___ RECORDS TO USE

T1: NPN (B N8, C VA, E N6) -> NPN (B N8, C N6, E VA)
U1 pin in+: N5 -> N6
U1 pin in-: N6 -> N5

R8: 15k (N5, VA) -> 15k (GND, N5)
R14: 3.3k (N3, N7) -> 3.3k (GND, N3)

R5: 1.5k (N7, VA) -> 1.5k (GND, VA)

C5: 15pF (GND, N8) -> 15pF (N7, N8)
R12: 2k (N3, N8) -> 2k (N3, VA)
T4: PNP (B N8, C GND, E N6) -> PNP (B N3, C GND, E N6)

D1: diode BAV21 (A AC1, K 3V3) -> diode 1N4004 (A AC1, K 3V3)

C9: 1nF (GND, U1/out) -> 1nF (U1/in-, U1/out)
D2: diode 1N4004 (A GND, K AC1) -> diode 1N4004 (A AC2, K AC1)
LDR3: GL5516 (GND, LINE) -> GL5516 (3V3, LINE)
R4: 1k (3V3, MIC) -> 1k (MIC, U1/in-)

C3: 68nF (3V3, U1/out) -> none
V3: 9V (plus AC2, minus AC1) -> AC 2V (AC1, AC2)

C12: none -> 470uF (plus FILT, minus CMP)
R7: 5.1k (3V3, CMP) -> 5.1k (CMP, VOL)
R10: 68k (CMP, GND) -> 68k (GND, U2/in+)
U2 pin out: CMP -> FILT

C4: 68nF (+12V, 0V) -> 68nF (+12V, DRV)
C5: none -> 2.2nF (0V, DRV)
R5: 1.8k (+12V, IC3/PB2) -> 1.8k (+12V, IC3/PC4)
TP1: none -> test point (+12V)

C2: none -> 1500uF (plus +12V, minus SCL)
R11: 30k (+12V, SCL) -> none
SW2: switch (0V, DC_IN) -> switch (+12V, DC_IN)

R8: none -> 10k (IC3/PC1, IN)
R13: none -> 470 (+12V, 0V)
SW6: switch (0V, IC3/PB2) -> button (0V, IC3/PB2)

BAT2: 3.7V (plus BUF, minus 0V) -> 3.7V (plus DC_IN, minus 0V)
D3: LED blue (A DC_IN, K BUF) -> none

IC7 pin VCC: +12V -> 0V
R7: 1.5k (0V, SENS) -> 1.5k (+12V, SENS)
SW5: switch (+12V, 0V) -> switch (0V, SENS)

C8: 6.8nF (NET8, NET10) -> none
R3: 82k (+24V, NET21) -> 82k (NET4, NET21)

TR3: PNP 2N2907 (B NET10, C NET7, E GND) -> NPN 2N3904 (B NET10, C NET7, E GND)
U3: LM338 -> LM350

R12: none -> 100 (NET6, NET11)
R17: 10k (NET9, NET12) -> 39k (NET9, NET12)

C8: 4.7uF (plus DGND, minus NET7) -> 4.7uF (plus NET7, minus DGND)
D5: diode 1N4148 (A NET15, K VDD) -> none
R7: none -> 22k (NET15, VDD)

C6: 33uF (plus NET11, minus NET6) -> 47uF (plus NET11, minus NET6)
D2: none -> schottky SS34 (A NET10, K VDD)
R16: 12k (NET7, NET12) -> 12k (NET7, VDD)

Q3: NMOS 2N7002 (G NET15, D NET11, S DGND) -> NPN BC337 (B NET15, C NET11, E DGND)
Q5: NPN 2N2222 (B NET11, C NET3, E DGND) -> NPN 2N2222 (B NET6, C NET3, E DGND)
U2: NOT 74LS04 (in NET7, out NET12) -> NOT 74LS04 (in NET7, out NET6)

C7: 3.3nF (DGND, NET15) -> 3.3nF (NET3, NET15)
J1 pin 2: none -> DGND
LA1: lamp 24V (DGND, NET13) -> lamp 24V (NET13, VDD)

______

_WHAT YOU NEED TO DO_
Here the output must be the lines above from the line with "IC7 pin VCC: +12V -> 0V" to the line with "Q3: NMOS 2N7002", both included, duplicated word for word and nothing else.

_EXERCISE OUTPUT_
IC7 pin VCC: +12V -> 0V
R7: 1.5k (0V, SENS) -> 1.5k (+12V, SENS)
SW5: switch (+12V, 0V) -> switch (0V, SENS)

C8: 6.8nF (NET8, NET10) -> none
R3: 82k (+24V, NET21) -> 82k (NET4, NET21)

TR3: PNP 2N2907 (B NET10, C NET7, E GND) -> NPN 2N3904 (B NET10, C NET7, E GND)
U3: LM338 -> LM350

R12: none -> 100 (NET6, NET11)
R17: 10k (NET9, NET12) -> 39k (NET9, NET12)

C8: 4.7uF (plus DGND, minus NET7) -> 4.7uF (plus NET7, minus DGND)
D5: diode 1N4148 (A NET15, K VDD) -> none
R7: none -> 22k (NET15, VDD)

C6: 33uF (plus NET11, minus NET6) -> 47uF (plus NET11, minus NET6)
D2: none -> schottky SS34 (A NET10, K VDD)
R16: 12k (NET7, NET12) -> 12k (NET7, VDD)

Q3: NMOS 2N7002 (G NET15, D NET11, S DGND) -> NPN BC337 (B NET15, C NET11, E DGND)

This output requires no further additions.